Task inputs

________________

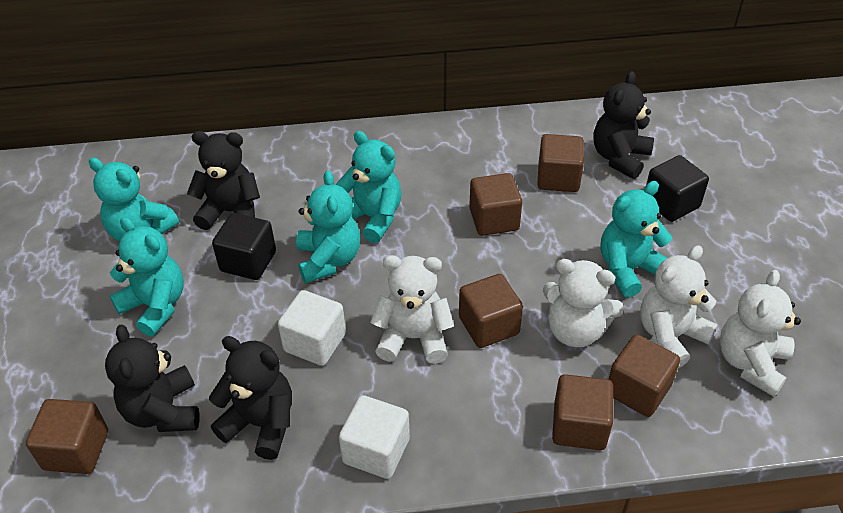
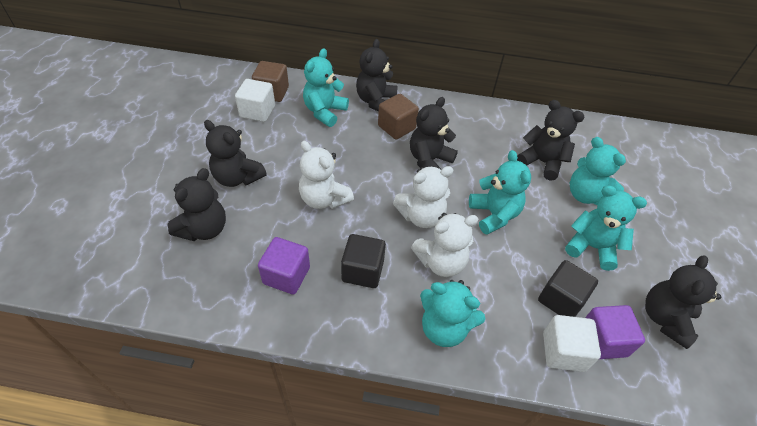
black teddy bear: 4 -> 6
brown cube: 6 -> 2
purple cube: 0 -> 2
white teddy bear: 4 -> 3

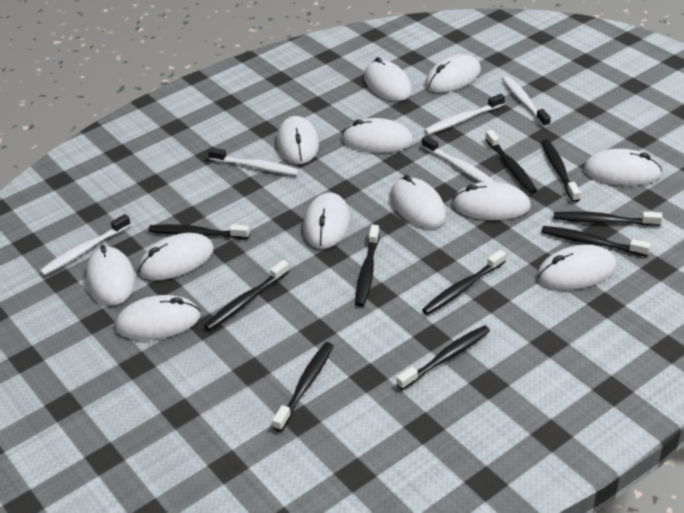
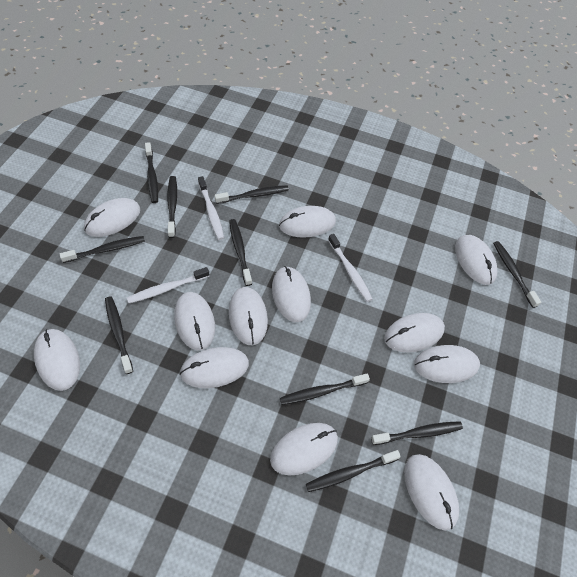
white toothbrush: 5 -> 3

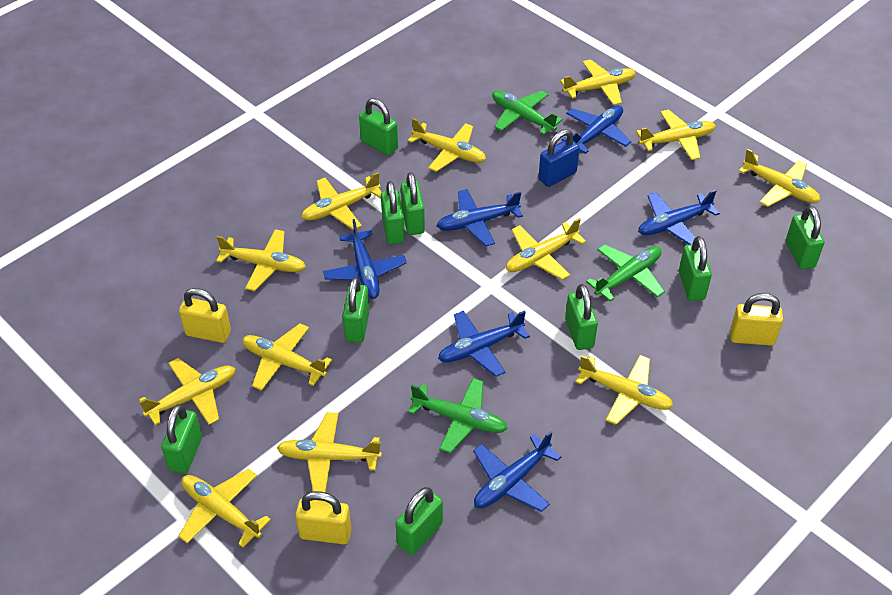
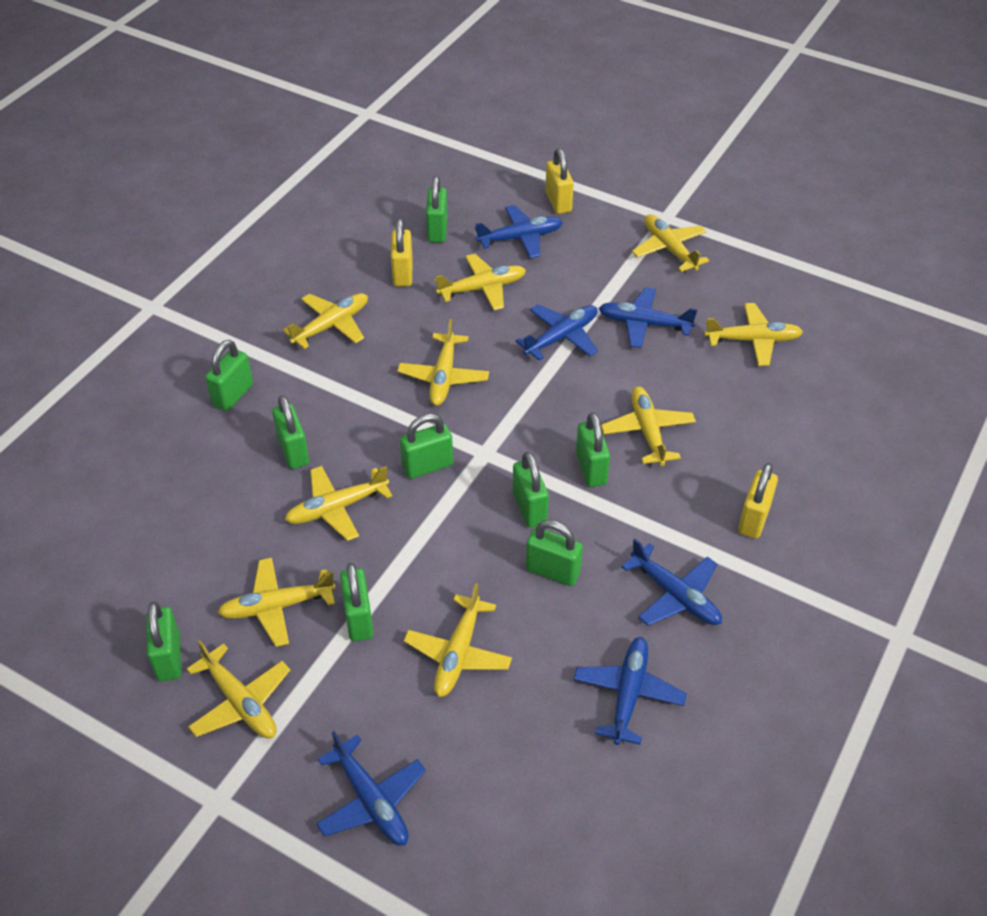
blue padlock: 1 -> 0
green plane: 3 -> 0
yellow plane: 12 -> 10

________________

Required work
Lines with "bear": return each one from the data above.

Your response
black teddy bear: 4 -> 6
white teddy bear: 4 -> 3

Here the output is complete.